---------- DATASET EXCERPTS
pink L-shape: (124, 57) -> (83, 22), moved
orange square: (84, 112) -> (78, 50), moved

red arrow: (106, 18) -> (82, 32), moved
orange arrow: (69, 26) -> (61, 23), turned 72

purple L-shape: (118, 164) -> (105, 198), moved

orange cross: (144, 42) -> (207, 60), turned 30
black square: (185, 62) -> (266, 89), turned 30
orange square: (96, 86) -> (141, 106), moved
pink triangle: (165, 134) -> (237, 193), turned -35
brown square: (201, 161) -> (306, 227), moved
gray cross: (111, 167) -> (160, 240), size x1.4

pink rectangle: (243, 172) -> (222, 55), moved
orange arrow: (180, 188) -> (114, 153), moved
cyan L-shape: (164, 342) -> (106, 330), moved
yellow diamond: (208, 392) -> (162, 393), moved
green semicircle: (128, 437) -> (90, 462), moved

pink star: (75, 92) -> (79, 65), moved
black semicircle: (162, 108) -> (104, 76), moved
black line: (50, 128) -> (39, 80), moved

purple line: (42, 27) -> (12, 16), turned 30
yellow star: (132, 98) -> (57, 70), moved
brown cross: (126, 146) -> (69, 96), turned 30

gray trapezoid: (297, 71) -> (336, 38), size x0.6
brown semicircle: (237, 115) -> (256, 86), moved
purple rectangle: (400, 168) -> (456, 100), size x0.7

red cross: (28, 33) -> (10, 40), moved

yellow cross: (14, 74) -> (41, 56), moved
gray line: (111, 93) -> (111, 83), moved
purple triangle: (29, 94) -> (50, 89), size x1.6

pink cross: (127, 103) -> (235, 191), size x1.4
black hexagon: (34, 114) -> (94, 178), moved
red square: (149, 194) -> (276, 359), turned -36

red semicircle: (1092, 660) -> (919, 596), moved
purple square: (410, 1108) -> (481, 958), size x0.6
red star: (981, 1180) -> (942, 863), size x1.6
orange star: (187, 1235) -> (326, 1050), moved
--------------------
THE PROBLEM
Lines before the one containing "purple square: (410, 1108)" are to be left out; that line and every line after it through the end of the data should be copied exactly.

RESPONSE
purple square: (410, 1108) -> (481, 958), size x0.6
red star: (981, 1180) -> (942, 863), size x1.6
orange star: (187, 1235) -> (326, 1050), moved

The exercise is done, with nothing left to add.